WORK INSTRUCTIONS: Locate the line bearing "purple brick A1" in the material below, then reproduce it and each following line up to and including the line bearing "green brick F13:H14".

INFORMATION PROVIDED:

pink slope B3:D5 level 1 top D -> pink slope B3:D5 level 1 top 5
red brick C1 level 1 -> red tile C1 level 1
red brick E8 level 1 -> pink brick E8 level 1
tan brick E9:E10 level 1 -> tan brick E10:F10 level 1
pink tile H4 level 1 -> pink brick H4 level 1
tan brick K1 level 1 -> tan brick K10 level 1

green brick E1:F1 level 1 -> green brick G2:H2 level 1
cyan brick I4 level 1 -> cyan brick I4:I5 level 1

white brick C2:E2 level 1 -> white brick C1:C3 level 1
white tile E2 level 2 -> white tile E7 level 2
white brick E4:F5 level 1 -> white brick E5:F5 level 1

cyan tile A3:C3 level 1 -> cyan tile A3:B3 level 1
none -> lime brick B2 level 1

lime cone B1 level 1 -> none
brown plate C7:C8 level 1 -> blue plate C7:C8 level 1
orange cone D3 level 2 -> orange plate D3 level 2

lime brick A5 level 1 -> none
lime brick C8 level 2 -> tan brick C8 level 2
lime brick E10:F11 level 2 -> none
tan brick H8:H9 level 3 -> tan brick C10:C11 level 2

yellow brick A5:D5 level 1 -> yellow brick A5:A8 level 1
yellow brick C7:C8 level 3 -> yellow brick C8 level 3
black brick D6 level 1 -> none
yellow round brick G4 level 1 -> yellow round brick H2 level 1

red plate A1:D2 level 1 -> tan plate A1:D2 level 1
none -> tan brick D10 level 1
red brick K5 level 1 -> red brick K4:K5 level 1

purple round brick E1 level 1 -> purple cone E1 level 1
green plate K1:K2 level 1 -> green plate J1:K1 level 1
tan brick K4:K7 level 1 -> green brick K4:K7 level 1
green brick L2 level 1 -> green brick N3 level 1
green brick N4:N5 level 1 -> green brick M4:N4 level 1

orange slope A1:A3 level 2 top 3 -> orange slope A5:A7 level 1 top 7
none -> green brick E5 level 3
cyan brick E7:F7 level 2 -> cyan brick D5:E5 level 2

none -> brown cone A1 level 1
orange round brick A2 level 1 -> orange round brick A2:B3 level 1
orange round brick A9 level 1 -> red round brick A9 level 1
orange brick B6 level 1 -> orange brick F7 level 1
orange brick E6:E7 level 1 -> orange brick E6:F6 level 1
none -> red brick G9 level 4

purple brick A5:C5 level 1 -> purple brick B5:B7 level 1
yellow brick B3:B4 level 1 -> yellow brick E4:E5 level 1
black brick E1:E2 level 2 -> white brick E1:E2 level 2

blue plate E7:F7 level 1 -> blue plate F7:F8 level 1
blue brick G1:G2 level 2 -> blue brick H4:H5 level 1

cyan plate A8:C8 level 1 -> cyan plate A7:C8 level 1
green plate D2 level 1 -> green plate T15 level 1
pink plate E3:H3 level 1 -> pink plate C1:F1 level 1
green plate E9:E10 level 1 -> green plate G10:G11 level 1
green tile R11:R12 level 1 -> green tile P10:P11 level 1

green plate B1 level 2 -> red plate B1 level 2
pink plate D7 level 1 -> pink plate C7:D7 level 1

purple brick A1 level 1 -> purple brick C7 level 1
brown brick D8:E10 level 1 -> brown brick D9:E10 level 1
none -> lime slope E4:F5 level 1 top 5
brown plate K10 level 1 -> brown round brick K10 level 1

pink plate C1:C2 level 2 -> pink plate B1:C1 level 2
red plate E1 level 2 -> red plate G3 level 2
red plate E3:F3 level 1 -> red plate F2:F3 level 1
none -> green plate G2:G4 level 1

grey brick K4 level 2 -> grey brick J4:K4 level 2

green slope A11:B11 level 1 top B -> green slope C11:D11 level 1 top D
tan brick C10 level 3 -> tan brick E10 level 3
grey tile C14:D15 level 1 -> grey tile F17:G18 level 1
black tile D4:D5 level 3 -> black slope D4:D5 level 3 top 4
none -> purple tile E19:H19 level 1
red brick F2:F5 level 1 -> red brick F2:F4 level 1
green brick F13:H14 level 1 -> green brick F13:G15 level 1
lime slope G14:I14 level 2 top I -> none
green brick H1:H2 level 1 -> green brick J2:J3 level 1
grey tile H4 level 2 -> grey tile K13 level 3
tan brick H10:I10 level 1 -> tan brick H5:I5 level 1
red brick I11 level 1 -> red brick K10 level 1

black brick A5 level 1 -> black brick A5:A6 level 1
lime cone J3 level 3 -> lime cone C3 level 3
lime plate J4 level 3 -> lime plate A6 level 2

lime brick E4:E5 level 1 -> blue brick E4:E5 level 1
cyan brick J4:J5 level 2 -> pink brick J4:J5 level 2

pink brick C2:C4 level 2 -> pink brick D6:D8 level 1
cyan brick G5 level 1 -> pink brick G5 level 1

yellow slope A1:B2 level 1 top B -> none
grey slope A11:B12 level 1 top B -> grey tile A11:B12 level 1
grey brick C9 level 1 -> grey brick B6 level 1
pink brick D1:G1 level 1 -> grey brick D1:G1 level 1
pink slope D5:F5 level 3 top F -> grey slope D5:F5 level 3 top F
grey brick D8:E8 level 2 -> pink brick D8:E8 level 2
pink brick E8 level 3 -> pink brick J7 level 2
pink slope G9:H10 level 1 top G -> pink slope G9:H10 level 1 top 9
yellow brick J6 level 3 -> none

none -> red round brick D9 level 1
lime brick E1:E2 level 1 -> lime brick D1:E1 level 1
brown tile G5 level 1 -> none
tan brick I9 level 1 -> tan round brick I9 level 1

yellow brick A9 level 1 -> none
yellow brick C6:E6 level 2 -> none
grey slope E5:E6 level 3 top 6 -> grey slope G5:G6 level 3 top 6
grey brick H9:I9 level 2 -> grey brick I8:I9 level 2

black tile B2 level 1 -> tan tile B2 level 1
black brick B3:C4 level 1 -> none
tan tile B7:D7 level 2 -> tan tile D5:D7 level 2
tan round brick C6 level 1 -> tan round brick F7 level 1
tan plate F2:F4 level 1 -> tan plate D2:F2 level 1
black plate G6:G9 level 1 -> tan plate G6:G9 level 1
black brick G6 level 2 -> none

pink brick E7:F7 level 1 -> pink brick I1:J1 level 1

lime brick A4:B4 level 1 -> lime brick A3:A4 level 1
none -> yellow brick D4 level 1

RESPONSE AREA:
purple brick A1 level 1 -> purple brick C7 level 1
brown brick D8:E10 level 1 -> brown brick D9:E10 level 1
none -> lime slope E4:F5 level 1 top 5
brown plate K10 level 1 -> brown round brick K10 level 1

pink plate C1:C2 level 2 -> pink plate B1:C1 level 2
red plate E1 level 2 -> red plate G3 level 2
red plate E3:F3 level 1 -> red plate F2:F3 level 1
none -> green plate G2:G4 level 1

grey brick K4 level 2 -> grey brick J4:K4 level 2

green slope A11:B11 level 1 top B -> green slope C11:D11 level 1 top D
tan brick C10 level 3 -> tan brick E10 level 3
grey tile C14:D15 level 1 -> grey tile F17:G18 level 1
black tile D4:D5 level 3 -> black slope D4:D5 level 3 top 4
none -> purple tile E19:H19 level 1
red brick F2:F5 level 1 -> red brick F2:F4 level 1
green brick F13:H14 level 1 -> green brick F13:G15 level 1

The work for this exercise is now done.